Brief>
Copy the entries exactly, leaving out nothing.

Data shown>
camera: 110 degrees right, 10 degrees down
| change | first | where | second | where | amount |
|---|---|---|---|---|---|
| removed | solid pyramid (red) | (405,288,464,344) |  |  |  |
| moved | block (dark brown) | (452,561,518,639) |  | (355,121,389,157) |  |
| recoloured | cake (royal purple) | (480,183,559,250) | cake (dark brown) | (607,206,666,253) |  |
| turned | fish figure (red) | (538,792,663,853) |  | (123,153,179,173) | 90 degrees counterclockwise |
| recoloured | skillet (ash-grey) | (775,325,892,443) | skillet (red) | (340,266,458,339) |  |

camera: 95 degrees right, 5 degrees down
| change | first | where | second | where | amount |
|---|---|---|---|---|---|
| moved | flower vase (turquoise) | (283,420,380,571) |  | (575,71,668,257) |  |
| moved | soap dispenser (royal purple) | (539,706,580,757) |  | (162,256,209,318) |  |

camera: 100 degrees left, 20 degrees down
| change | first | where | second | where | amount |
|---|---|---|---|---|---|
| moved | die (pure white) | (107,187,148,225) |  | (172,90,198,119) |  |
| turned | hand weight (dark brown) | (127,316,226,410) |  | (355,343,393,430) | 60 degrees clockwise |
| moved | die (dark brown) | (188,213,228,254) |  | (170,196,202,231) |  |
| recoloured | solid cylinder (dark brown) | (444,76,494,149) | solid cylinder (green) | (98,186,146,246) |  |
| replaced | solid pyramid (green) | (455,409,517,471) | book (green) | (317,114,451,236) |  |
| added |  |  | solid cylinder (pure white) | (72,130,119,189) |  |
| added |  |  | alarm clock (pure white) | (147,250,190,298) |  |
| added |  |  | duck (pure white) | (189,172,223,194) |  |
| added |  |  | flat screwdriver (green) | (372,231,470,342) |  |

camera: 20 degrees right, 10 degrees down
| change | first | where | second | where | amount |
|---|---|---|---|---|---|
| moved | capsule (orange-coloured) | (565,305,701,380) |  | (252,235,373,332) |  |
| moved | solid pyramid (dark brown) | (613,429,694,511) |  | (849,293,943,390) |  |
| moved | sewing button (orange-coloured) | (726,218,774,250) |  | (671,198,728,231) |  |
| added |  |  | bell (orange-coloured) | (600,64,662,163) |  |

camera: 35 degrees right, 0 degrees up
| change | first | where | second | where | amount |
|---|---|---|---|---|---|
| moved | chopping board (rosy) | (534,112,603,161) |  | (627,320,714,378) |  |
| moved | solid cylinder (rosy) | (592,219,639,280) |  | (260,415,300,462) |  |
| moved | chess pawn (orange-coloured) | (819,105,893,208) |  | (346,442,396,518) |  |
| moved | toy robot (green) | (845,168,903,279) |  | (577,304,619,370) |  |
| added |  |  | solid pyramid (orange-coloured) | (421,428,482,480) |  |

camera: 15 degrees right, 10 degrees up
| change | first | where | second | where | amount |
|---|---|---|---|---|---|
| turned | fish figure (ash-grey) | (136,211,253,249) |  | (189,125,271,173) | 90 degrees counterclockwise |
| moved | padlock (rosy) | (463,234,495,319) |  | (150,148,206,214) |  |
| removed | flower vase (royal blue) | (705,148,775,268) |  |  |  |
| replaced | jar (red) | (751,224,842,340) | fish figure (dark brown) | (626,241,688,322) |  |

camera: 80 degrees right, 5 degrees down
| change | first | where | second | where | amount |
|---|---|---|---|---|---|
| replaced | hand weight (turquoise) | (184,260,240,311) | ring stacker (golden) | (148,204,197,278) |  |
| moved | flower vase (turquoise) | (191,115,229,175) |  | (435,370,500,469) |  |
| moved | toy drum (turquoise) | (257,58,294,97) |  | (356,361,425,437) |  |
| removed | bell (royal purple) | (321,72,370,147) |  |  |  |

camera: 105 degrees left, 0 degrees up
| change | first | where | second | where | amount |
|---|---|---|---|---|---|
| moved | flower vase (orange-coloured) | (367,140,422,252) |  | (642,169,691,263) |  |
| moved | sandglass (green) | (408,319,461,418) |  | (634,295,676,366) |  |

Exercise response>
camera: 110 degrees right, 10 degrees down
| change | first | where | second | where | amount |
|---|---|---|---|---|---|
| removed | solid pyramid (red) | (405,288,464,344) |  |  |  |
| moved | block (dark brown) | (452,561,518,639) |  | (355,121,389,157) |  |
| recoloured | cake (royal purple) | (480,183,559,250) | cake (dark brown) | (607,206,666,253) |  |
| turned | fish figure (red) | (538,792,663,853) |  | (123,153,179,173) | 90 degrees counterclockwise |
| recoloured | skillet (ash-grey) | (775,325,892,443) | skillet (red) | (340,266,458,339) |  |

camera: 95 degrees right, 5 degrees down
| change | first | where | second | where | amount |
|---|---|---|---|---|---|
| moved | flower vase (turquoise) | (283,420,380,571) |  | (575,71,668,257) |  |
| moved | soap dispenser (royal purple) | (539,706,580,757) |  | (162,256,209,318) |  |

camera: 100 degrees left, 20 degrees down
| change | first | where | second | where | amount |
|---|---|---|---|---|---|
| moved | die (pure white) | (107,187,148,225) |  | (172,90,198,119) |  |
| turned | hand weight (dark brown) | (127,316,226,410) |  | (355,343,393,430) | 60 degrees clockwise |
| moved | die (dark brown) | (188,213,228,254) |  | (170,196,202,231) |  |
| recoloured | solid cylinder (dark brown) | (444,76,494,149) | solid cylinder (green) | (98,186,146,246) |  |
| replaced | solid pyramid (green) | (455,409,517,471) | book (green) | (317,114,451,236) |  |
| added |  |  | solid cylinder (pure white) | (72,130,119,189) |  |
| added |  |  | alarm clock (pure white) | (147,250,190,298) |  |
| added |  |  | duck (pure white) | (189,172,223,194) |  |
| added |  |  | flat screwdriver (green) | (372,231,470,342) |  |

camera: 20 degrees right, 10 degrees down
| change | first | where | second | where | amount |
|---|---|---|---|---|---|
| moved | capsule (orange-coloured) | (565,305,701,380) |  | (252,235,373,332) |  |
| moved | solid pyramid (dark brown) | (613,429,694,511) |  | (849,293,943,390) |  |
| moved | sewing button (orange-coloured) | (726,218,774,250) |  | (671,198,728,231) |  |
| added |  |  | bell (orange-coloured) | (600,64,662,163) |  |

camera: 35 degrees right, 0 degrees up
| change | first | where | second | where | amount |
|---|---|---|---|---|---|
| moved | chopping board (rosy) | (534,112,603,161) |  | (627,320,714,378) |  |
| moved | solid cylinder (rosy) | (592,219,639,280) |  | (260,415,300,462) |  |
| moved | chess pawn (orange-coloured) | (819,105,893,208) |  | (346,442,396,518) |  |
| moved | toy robot (green) | (845,168,903,279) |  | (577,304,619,370) |  |
| added |  |  | solid pyramid (orange-coloured) | (421,428,482,480) |  |

camera: 15 degrees right, 10 degrees up
| change | first | where | second | where | amount |
|---|---|---|---|---|---|
| turned | fish figure (ash-grey) | (136,211,253,249) |  | (189,125,271,173) | 90 degrees counterclockwise |
| moved | padlock (rosy) | (463,234,495,319) |  | (150,148,206,214) |  |
| removed | flower vase (royal blue) | (705,148,775,268) |  |  |  |
| replaced | jar (red) | (751,224,842,340) | fish figure (dark brown) | (626,241,688,322) |  |

camera: 80 degrees right, 5 degrees down
| change | first | where | second | where | amount |
|---|---|---|---|---|---|
| replaced | hand weight (turquoise) | (184,260,240,311) | ring stacker (golden) | (148,204,197,278) |  |
| moved | flower vase (turquoise) | (191,115,229,175) |  | (435,370,500,469) |  |
| moved | toy drum (turquoise) | (257,58,294,97) |  | (356,361,425,437) |  |
| removed | bell (royal purple) | (321,72,370,147) |  |  |  |

camera: 105 degrees left, 0 degrees up
| change | first | where | second | where | amount |
|---|---|---|---|---|---|
| moved | flower vase (orange-coloured) | (367,140,422,252) |  | (642,169,691,263) |  |
| moved | sandglass (green) | (408,319,461,418) |  | (634,295,676,366) |  |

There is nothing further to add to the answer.